- _PROBLEM STATEMENT_
Go to the line in the entries below that holds "pink_ruler 586, 106, 101, 89 -> none" and repeat exactly from there through the line that holds "black_brush 548, 171, 111, 103", inclusive.

- _SUPPLIED DATA_
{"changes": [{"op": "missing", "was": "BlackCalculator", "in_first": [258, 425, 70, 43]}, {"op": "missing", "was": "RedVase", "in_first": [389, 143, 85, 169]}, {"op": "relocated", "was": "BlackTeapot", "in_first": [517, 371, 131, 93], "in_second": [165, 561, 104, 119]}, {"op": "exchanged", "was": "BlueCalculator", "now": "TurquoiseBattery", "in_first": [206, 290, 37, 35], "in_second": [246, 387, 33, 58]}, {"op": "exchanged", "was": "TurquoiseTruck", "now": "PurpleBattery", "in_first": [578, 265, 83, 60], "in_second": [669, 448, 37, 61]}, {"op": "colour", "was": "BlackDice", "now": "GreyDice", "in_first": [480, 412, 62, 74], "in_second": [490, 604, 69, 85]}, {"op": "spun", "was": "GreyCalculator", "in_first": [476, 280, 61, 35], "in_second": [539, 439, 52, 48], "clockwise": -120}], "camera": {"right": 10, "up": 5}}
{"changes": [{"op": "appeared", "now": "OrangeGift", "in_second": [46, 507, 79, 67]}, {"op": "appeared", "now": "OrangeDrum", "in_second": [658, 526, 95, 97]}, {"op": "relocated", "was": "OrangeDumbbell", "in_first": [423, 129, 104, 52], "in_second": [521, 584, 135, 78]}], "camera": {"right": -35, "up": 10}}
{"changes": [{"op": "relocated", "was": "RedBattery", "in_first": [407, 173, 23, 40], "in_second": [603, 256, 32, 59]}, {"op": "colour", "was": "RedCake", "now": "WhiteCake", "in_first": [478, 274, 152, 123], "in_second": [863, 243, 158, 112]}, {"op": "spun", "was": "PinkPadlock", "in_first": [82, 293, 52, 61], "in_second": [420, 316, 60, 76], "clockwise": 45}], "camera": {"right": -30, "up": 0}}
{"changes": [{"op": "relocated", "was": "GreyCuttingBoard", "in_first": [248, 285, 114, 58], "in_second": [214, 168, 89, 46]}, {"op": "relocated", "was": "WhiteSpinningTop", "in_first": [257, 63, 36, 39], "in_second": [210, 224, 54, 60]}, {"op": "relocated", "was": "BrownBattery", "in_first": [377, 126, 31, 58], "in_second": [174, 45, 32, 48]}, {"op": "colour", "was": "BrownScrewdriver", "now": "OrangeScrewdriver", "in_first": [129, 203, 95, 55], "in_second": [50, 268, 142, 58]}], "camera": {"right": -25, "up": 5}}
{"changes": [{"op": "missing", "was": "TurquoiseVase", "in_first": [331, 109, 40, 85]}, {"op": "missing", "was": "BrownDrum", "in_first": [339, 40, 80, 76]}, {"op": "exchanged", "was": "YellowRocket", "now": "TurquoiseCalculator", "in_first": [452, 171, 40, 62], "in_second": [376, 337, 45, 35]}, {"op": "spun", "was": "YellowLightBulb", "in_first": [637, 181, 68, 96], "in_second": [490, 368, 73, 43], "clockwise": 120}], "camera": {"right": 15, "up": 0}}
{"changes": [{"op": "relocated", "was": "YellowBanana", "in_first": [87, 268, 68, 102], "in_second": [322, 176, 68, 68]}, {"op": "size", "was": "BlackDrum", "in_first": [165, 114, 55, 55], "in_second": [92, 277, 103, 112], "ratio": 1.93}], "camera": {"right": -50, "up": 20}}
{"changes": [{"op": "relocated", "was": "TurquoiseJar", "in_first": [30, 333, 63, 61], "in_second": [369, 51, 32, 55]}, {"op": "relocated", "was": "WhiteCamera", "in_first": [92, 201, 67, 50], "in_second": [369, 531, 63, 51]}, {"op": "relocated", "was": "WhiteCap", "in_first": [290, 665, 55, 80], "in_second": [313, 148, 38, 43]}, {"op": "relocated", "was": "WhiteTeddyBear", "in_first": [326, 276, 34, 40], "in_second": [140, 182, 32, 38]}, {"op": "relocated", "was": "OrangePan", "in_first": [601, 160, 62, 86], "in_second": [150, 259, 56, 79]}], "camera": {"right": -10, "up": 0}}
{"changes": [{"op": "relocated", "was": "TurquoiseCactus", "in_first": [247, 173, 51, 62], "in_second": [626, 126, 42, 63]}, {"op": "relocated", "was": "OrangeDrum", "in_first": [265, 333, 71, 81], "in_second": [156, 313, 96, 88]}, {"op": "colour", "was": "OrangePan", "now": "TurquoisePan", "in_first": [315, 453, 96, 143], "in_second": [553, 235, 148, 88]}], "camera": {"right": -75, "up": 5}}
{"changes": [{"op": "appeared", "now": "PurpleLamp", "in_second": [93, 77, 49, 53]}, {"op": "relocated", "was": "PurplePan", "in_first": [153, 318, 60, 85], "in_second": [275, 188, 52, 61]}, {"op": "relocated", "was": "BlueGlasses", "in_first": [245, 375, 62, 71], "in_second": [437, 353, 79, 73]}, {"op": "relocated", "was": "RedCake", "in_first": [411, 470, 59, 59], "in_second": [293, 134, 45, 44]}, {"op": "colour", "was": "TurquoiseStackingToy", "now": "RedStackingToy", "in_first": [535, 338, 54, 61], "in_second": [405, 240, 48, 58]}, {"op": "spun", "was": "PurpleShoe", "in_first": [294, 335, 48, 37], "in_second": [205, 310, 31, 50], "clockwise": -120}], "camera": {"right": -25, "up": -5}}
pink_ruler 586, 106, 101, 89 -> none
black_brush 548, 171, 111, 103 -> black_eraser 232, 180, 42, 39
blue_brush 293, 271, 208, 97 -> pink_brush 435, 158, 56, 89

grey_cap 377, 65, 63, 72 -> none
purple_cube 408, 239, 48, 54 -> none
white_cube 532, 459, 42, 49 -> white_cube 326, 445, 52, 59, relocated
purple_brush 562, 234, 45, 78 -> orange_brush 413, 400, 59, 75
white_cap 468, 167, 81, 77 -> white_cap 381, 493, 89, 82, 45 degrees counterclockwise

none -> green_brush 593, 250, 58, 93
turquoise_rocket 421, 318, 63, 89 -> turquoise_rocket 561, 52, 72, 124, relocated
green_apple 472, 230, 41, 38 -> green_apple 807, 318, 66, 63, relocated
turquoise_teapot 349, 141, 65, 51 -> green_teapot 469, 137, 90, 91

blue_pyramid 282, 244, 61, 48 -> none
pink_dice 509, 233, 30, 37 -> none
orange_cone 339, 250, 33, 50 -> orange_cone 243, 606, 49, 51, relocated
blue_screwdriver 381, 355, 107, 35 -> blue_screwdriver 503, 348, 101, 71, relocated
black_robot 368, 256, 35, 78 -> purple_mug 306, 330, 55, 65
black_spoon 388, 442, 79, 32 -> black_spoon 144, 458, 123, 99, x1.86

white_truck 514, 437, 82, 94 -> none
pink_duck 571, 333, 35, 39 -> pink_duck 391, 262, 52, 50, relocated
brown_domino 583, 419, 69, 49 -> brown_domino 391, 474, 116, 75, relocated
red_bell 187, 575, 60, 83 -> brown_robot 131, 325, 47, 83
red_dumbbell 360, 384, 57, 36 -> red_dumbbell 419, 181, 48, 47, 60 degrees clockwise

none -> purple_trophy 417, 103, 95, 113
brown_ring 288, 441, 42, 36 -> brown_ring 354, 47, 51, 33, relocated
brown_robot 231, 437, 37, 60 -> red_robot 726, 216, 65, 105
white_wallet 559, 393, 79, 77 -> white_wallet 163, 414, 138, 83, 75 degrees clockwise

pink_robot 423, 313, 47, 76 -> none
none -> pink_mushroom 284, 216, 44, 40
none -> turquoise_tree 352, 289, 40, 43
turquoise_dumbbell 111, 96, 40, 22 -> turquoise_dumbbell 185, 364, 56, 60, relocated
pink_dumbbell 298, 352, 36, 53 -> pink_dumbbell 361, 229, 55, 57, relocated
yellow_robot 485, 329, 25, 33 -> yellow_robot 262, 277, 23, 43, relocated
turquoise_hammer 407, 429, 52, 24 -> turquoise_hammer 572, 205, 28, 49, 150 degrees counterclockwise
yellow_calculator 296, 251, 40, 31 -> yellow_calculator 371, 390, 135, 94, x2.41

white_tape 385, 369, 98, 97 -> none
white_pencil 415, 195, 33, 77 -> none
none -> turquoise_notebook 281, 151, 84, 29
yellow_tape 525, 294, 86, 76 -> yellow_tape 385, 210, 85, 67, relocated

- _EXPECTED OUTPUT_
pink_ruler 586, 106, 101, 89 -> none
black_brush 548, 171, 111, 103 -> black_eraser 232, 180, 42, 39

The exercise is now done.